### WHAT IS EXPECTED
The expected response is the full listing, retyped exactly, without its images.

### DATASET EXCERPT

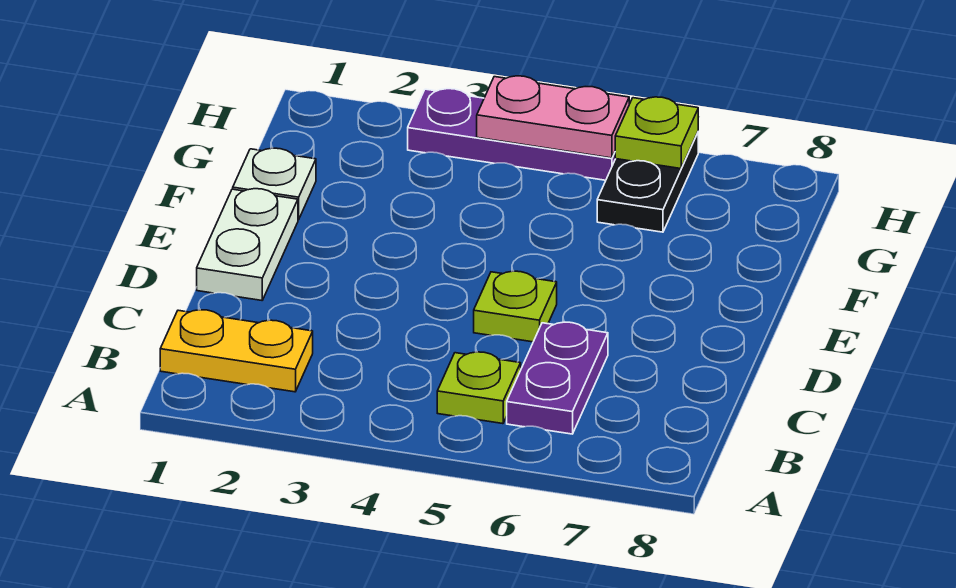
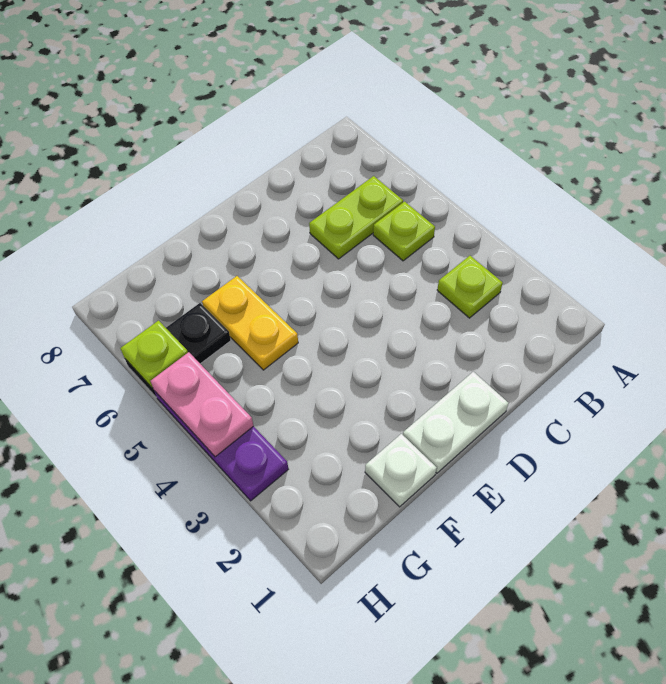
yellow plate B1:B2 level 1 -> yellow plate F5:F6 level 1
purple plate B6:C6 level 1 -> lime plate B6:C6 level 1
lime plate D5 level 1 -> lime plate B3 level 1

### ANSWER FOR THE TASK
yellow plate B1:B2 level 1 -> yellow plate F5:F6 level 1
purple plate B6:C6 level 1 -> lime plate B6:C6 level 1
lime plate D5 level 1 -> lime plate B3 level 1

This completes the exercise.